[Scene difference descriptions]
• • • •
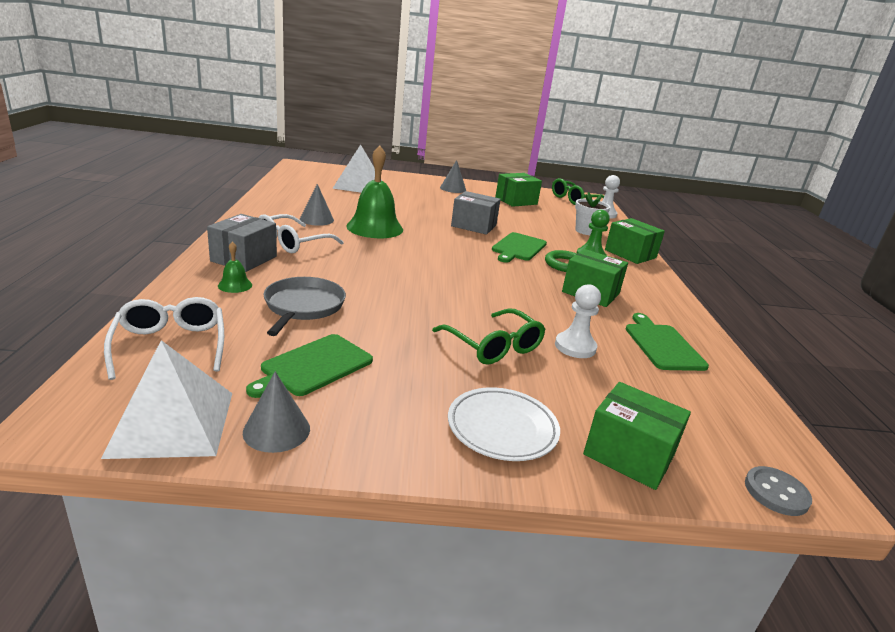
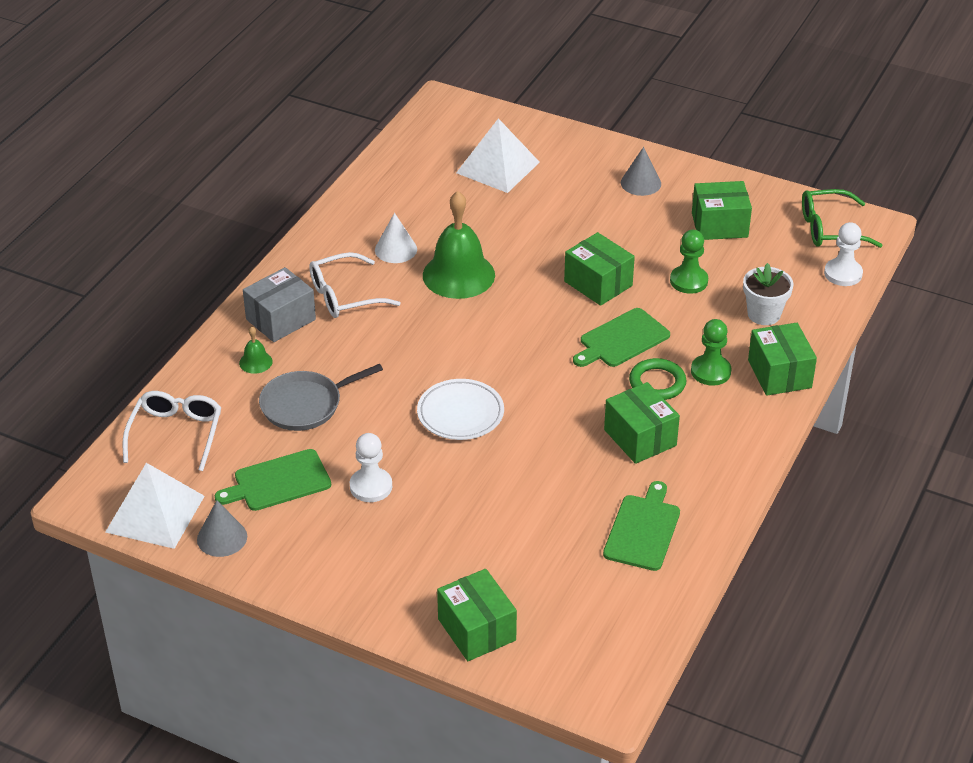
camera: 30 degrees right, 15 degrees up
(303, 306) = (305, 405): grey pan -> grey pan turned 150 degrees counterclockwise
(316, 219) = (396, 249): grey cone -> white cone
(473, 226) = (598, 283): grey box -> green box
(493, 346) = (456, 493): green glasses -> none
(502, 428) = (392, 580): white plate -> white plate (460, 413)
(527, 221) = (688, 281): none -> green pawn
(575, 347) = (540, 511): white pawn -> white pawn (371, 486)
(776, 493) = (567, 693): grey button -> none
• • • •
What you will do
Please give the records above again exactly as they stand, with no pictures.

Finished exercise
camera: 30 degrees right, 15 degrees up
(303, 306) = (305, 405): grey pan -> grey pan turned 150 degrees counterclockwise
(316, 219) = (396, 249): grey cone -> white cone
(473, 226) = (598, 283): grey box -> green box
(493, 346) = (456, 493): green glasses -> none
(502, 428) = (392, 580): white plate -> white plate (460, 413)
(527, 221) = (688, 281): none -> green pawn
(575, 347) = (540, 511): white pawn -> white pawn (371, 486)
(776, 493) = (567, 693): grey button -> none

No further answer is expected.